Activity :: Below are some entries. Output each one exactly as it appears.

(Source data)

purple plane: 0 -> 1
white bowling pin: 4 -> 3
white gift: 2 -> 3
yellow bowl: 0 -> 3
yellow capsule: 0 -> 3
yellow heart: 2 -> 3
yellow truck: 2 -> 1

Answer area ::
purple plane: 0 -> 1
white bowling pin: 4 -> 3
white gift: 2 -> 3
yellow bowl: 0 -> 3
yellow capsule: 0 -> 3
yellow heart: 2 -> 3
yellow truck: 2 -> 1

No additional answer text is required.